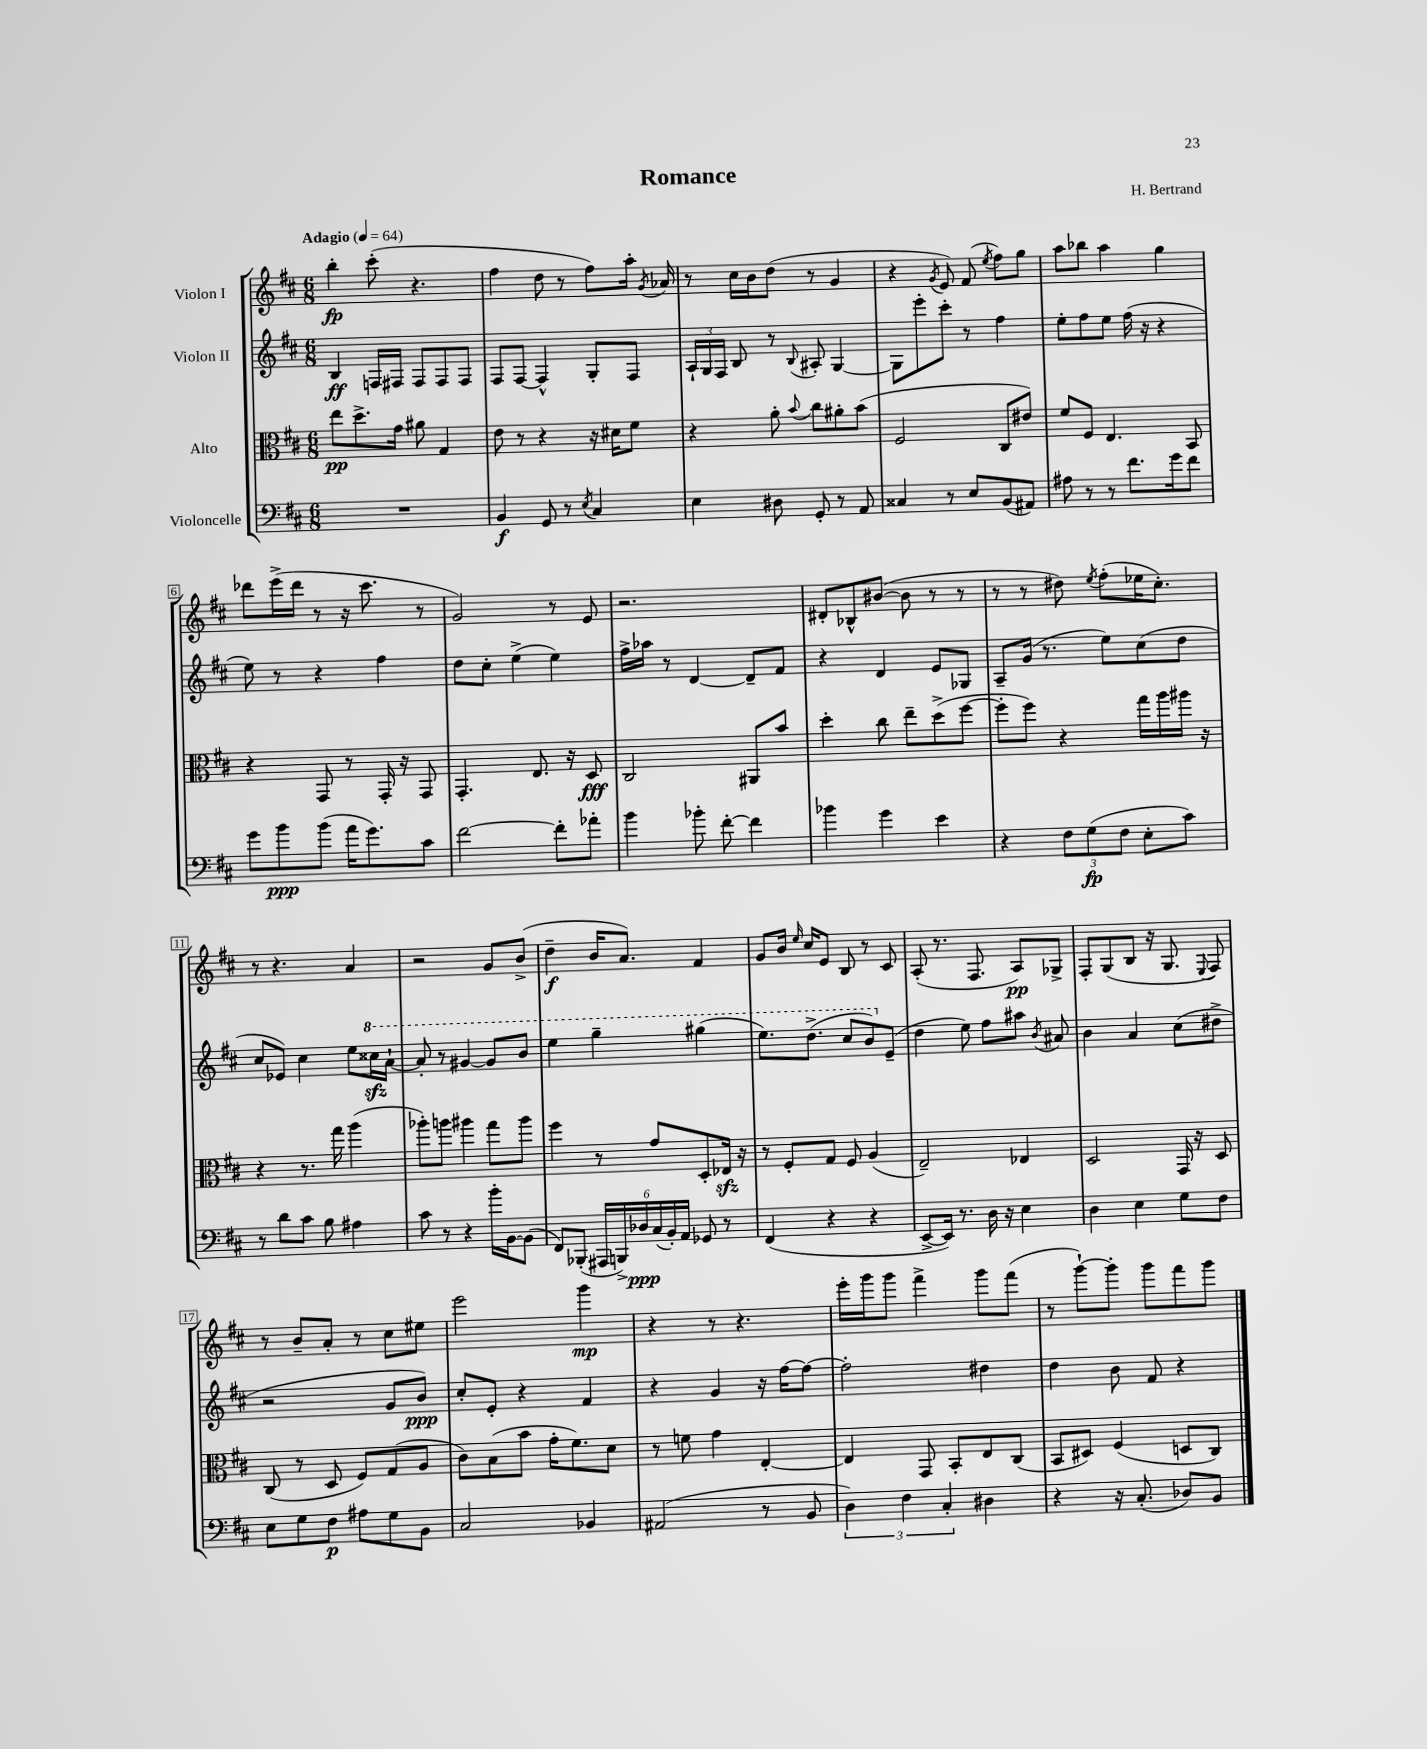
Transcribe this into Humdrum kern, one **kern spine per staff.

**kern	**dynam	**kern	**dynam	**kern	**dynam	**kern	**dynam
*part4	*part4	*part3	*part3	*part2	*part2	*part1	*part1
*staff4	*staff4	*staff3	*staff3	*staff2	*staff2	*staff1	*staff1
*I"Violoncelle	*	*I"Alto	*	*I"Violon II	*	*I"Violon I	*
*clefF4	*	*clefC3	*	*clefG2	*	*clefG2	*
*k[f#c#]	*	*k[f#c#]	*	*k[f#c#]	*	*k[f#c#]	*
*M6/8	*	*M6/8	*	*M6/8	*	*M6/8	*
*MM64	*	*MM64	*	*MM64	*	*MM64	*
=1	=1	=1	=1	=1	=1	=1	=1
!	!	!	!	!	!	!LO:TX:a:B:t=Adagio	!
2.r	.	8ee\L	pp	4B/	ff	4bb'\	fp
.	.	8.dd^\	.	.	.	.	.
.	.	.	.	16Fn/LL	.	(8ccc#'\	.
.	.	16g\Jk	.	16F#X/JJ	.	.	.
.	.	8a#X\	.	8F#/L	.	4.r	.
.	.	4G/	.	8F#/	.	.	.
.	.	.	.	8F#/J	.	.	.
=2	=2	=2	=2	=2	=2	=2	=2
4BB/	f	8e\	.	8F#/L	.	4ff#\	.
.	.	8r	.	[8F#/J	.	.	.
8GG/	.	4r	.	4F#^^/]	.	8dd\	.
8r	.	.	.	.	.	8r	.
8qE/	.	.	.	.	.	.	.
4C#/	.	16r	.	8G'/L	.	8ff#\L)	.
.	.	16d#X\KL	.	.	.	.	.
.	.	8f#\J	.	8F#/J	.	16aa'\Jk	.
.	.	.	.	.	.	8qg/	.
.	.	.	.	.	.	16a-X/	.
=3	=3	=3	=3	=3	=3	=3	=3
4E\	.	4r	.	24A`/LL	.	8r	.
.	.	.	.	24G/	.	.	.
.	.	.	.	24F#/JJ	.	.	.
.	.	.	.	8B/	.	16cc#\LL	.
.	.	.	.	.	.	16b\J	.
8D#X\	.	8a'\	.	8r	.	(8dd\J	.
.	.	8qqb/	.	8qqB/	.	.	.
8GG'/	.	8cc#\L	.	8A#X'/	.	8r	.
8r	.	8a#X'\	.	[4G/	.	4g/	.
8AA/	.	(8b\J	.	.	.	.	.
=4	=4	=4	=4	=4	=4	=4	=4
4C##X/	.	2F#/	.	8G\L]	.	4r	.
.	.	.	.	8eee'\	.	.	.
.	.	.	.	.	.	8qg/	.
8r	.	.	.	8ccc#'\J	.	8e/)	.
8E/L	.	.	.	8r	.	(8f#/	.
.	.	.	.	.	.	8qee/	.
(8BB/	.	8C#/L	.	4ff#\	.	8ff#\L)	.
8AA#X/J)	.	8e#X/J)	.	.	.	8gg\J	.
=5	=5	=5	=5	=5	=5	=5	=5
8A#X\	.	8f#/L	.	8ee'\L	.	8aa\L	.
8r	.	8F#/J	.	8ff#\	.	8bb-X\J	.
8r	.	4.E/	.	8ee\J	.	4aa\	.
8.f#\L	.	.	.	(16ff#\	.	.	.
.	.	.	.	16r	.	.	.
.	.	.	.	4r	.	4gg\	.
16g\k	.	.	.	.	.	.	.
8f#\J	.	8BB/	.	.	.	.	.
!!LO:LB:g=z
=6	=6	=6	=6	=6	=6	=6	=6
8g\L	.	4r	.	8ee\)	.	8ddd-X\L	.
8b\	ppp	.	.	8r	.	(16eee^\L	.
.	.	.	.	.	.	16ddd-\JJ	.
(8b\J	.	8GG/	.	4r	.	8r	.
16a\KL	.	8r	.	.	.	16r	.
8.g\)	.	.	.	.	.	8.ccc#\	.
.	.	16GG'/	.	4ff#\	.	.	.
.	.	16r	.	.	.	.	.
8c#\J	.	8GG/	.	.	.	8r	.
=7	=7	=7	=7	=7	=7	=7	=7
[2f#\	.	4.GG'/	.	8dd\L	.	2g/)	.
.	.	.	.	8cc#'\J	.	.	.
.	.	.	.	(4ee^\	.	.	.
.	.	8.E/	.	.	.	.	.
8f#'\L]	.	.	.	4ee\)	.	8r	.
.	.	16r	.	.	.	.	.
8a-X'\J	.	8D/	fff	.	.	8e/	.
=8	=8	=8	=8	=8	=8	=8	=8
4b\	.	2C#/	.	16ff#^\LL	.	2.r	.
.	.	.	.	16aa-X\JJ	.	.	.
.	.	.	.	8r	.	.	.
8b-X'\	.	.	.	[4d/	.	.	.
[8f#'\	.	.	.	.	.	.	.
4f#\]	.	8AA#X/L	.	8d~/L]	.	.	.
.	.	8b/J	.	8f#/J	.	.	.
=9	=9	=9	=9	=9	=9	=9	=9
4b-X\	.	4dd'\	.	4r	.	8d#X'/L	.
.	.	.	.	.	.	8B-X^^/	.
4g\	.	8cc#\	.	4d/	.	([8b#X/J	.
.	.	8ee~\L	.	.	.	8b#\]	.
4e\	.	(8dd^\	.	8e/L	.	8r	.
.	.	[8ff#\J	.	8G-X/J	.	8r	.
=10	=10	=10	=10	=10	=10	=10	=10
4r	.	8ff#'\L]	.	8A~/L	.	8r	.
.	.	8ff#\J)	.	(16g/Jk	.	8r	.
.	.	.	.	8.r	.	.	.
12F#\L	.	4r	.	.	.	8dd#X\)	.
(12G\	fp	.	.	.	.	.	.
.	.	.	.	.	.	8qee/	.
.	.	.	.	8ee\L)	.	(8ff#'\L	.
12F#\J	.	.	.	.	.	.	.
8E'\L	.	16gg\LL	.	(8cc#\	.	16ee-X\K	.
.	.	16aa\	.	.	.	8.cc#'\J)	.
8c#\J)	.	16aa#X\JJ	.	8dd\J	.	.	.
.	.	16r	.	.	.	.	.
!!LO:LB:g=z
=11	=11	=11	=11	=11	=11	=11	=11
8r	.	4r	.	8cc#/L	.	8r	.
8d\L	.	.	.	8e-X/J)	.	4.r	.
8c#\J	.	8.r	.	4cc#\	.	.	.
8B\	.	.	.	.	.	.	.
.	.	16gg\	.	.	.	.	.
4A#X\	.	(4aa\	.	8ee\L	.	4a/	.
*	*	*	*	*8va	*	*	*
.	.	.	.	16ccc##Xzz\L	.	.	.
.	.	.	.	[16aa`\JJ	.	.	.
=12	=12	=12	=12	=12	=12	=12	=12
8c#\	.	8aa-X'\L)	.	8aa'/]	.	2r	.
8r	.	8aan\J	.	8r	.	.	.
4r	.	4aa#X\	.	[4gg#X/	.	.	.
16b'\LL	.	8gg\L	.	8gg#/L]	.	8g/L	.
[16BB\J	.	.	.	.	.	.	.
(8BB\J]	.	8aa#\J	.	8bb/J	.	(8b^/J	.
=13	=13	=13	=13	=13	=13	=13	=13
8FF#/L)	.	4ff#\	.	4eee\	.	4dd~\	f
(8BBB-X'/J	.	.	.	.	.	.	.
24AAA#X/LL	.	8r	.	4ggg~\	.	16b/KL	.
24BBBn^/)	.	.	.	.	.	.	.
.	.	.	.	.	.	8.a/J)	.
24D-X/	ppp	.	.	.	.	.	.
(24C#/	.	8g/L	.	.	.	.	.
24BB'/)	.	.	.	.	.	.	.
24AA/JJ	.	.	.	.	.	.	.
8GG-X/	.	8D'/	.	(4ggg#X\	.	4f#/	.
8r	.	16E-Xzz/Jk	.	.	.	.	.
.	.	16r	.	.	.	.	.
=14	=14	=14	=14	=14	=14	=14	=14
(4FF#/	.	8r	.	8.eee\L)	.	8g/L	.
.	.	8F#'/L	.	.	.	16b/Jk	.
.	.	.	.	.	.	16qqee/	.
.	.	.	.	(8.ddd^\J	.	16cc#/KL	.
4r	.	8G/J	.	.	.	8e/J	.
.	.	8F#/	.	8ccc#/L	.	8B/	.
4r	.	(4A/	.	8bb/)	.	8r	.
*	*	*	*	*X8va	*	*	*
.	.	.	.	(8e~/J	.	8c#/	.
=15	=15	=15	=15	=15	=15	=15	=15
[8EE^/L	.	2E~/)	.	4dd\	.	(8A'/	.
16EE/Jk])	.	.	.	.	.	8.r	.
8.r	.	.	.	.	.	.	.
.	.	.	.	8ee\)	.	.	.
.	.	.	.	.	.	8.F#/	.
16D\	.	.	.	8ff#\L	.	.	.
16r	.	.	.	.	.	.	.
4E\	.	4E-X/	.	8aa#X\J	.	8A/L)	pp
.	.	.	.	8qb/	.	.	.
.	.	.	.	8a#X/	.	8G-X^/J	.
=16	=16	=16	=16	=16	=16	=16	=16
4D\	.	2D/	.	4b\	.	8F#'/L	.
.	.	.	.	.	.	(8G/	.
4E\	.	.	.	4a/	.	8B/J	.
.	.	.	.	.	.	16r	.
.	.	.	.	.	.	8.G/	.
8G\L	.	16GG/	.	(8cc#\L	.	.	.
.	.	16r	.	.	.	.	.
.	.	.	.	.	.	8qqE/	.
8F#\J	.	8D/	.	8dd#X^\J	.	8F#/)	.
!!LO:LB:g=z
=17	=17	=17	=17	=17	=17	=17	=17
8E\L	.	(8C#/	.	2r	.	8r	.
8G\	.	8r	.	.	.	8b~/L	.
8F#\J	p	8D/	.	.	.	8a'/J	.
8A#X\L	.	8F#/L)	.	.	.	8r	.
8G\	.	(8G/	.	8g/L	.	8cc#\L	.
8BB\J	.	8A/J	.	8b/J)	ppp	8ee#X\J	.
=18	=18	=18	=18	=18	=18	=18	=18
2C#/	.	8c#\L)	.	8cc#'/L	.	2eee\	.
.	.	(8B\	.	8e'/J	.	.	.
.	.	8b\J	.	4r	.	.	.
.	.	16g'\KL	.	.	.	.	.
.	.	8.f#\)	.	.	.	.	.
4BB-X/	.	.	.	4f#/	.	4ggg\	mp
.	.	8d\J	.	.	.	.	.
=19	=19	=19	=19	=19	=19	=19	=19
(2AA#X/	.	8r	.	4r	.	4r	.
.	.	8fn\	.	.	.	.	.
.	.	4g\	.	4g/	.	8r	.
.	.	.	.	.	.	4.r	.
8r	.	[4E'/	.	16r	.	.	.
.	.	.	.	[16ff#\KL	.	.	.
8BB/	.	.	.	8ff#\J_	.	.	.
=20	=20	=20	=20	=20	=20	=20	=20
6D\)	.	4E/]	.	2ff#'\]	.	16eee'\LL	.
.	.	.	.	.	.	16ggg\J	.
.	.	.	.	.	.	8ggg\J	.
6F#\	.	.	.	.	.	.	.
.	.	8GG/	.	.	.	4fff#^\	.
6C#'/	.	.	.	.	.	.	.
.	.	8BB'/L	.	.	.	.	.
4D#X\	.	8E/	.	4dd#X\	.	8ggg\L	.
.	.	(8C#/J	.	.	.	(8fff#\J	.
=21	=21	=21	=21	=21	=21	=21	=21
4r	.	8BB/L	.	4dd\	.	8r	.
.	.	8D#X/J)	.	.	.	[8ggg`\L)	.
16r	.	(4F#/	.	8b\	.	8ggg'\J]	.
(8.C#'/	.	.	.	.	.	.	.
.	.	.	.	8f#/	.	8ggg\L	.
8D-X/L)	.	8Dn/L	.	4r	.	8fff#\	.
8BB/J	.	8C#/J)	.	.	.	8ggg\J	.
==	==	==	==	==	==	==	==
*-	*-	*-	*-	*-	*-	*-	*-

----

State how many lines in the items above contain the string "kern". Reply with the number alone.

2